> [INSTRUCTIONS FOR THE TASK]:
Below is a listing. Write out exactly its lines between the one holding "camera: 35 degrees left, 10 degrees down" and the one holding "pink dice [240,301,286,345] -> none", inclusive.

-----

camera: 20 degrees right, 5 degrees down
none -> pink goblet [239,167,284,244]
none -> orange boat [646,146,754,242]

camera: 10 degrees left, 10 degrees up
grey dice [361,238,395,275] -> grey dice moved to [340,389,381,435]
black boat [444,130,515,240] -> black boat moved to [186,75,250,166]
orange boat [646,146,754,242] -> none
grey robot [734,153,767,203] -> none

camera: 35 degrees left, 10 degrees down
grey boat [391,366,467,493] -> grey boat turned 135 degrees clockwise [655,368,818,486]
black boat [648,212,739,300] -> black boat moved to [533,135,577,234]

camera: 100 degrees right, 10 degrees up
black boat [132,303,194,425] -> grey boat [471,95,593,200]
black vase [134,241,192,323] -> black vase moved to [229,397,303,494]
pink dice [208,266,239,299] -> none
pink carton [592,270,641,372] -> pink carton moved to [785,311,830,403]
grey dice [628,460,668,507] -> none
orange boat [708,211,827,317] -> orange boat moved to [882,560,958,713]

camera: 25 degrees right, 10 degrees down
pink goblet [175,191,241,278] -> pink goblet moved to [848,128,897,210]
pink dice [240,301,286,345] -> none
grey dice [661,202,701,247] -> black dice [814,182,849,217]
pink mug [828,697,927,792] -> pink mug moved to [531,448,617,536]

-----

> [OUTPUT OF THE EXERCISE]:
camera: 35 degrees left, 10 degrees down
grey boat [391,366,467,493] -> grey boat turned 135 degrees clockwise [655,368,818,486]
black boat [648,212,739,300] -> black boat moved to [533,135,577,234]

camera: 100 degrees right, 10 degrees up
black boat [132,303,194,425] -> grey boat [471,95,593,200]
black vase [134,241,192,323] -> black vase moved to [229,397,303,494]
pink dice [208,266,239,299] -> none
pink carton [592,270,641,372] -> pink carton moved to [785,311,830,403]
grey dice [628,460,668,507] -> none
orange boat [708,211,827,317] -> orange boat moved to [882,560,958,713]

camera: 25 degrees right, 10 degrees down
pink goblet [175,191,241,278] -> pink goblet moved to [848,128,897,210]
pink dice [240,301,286,345] -> none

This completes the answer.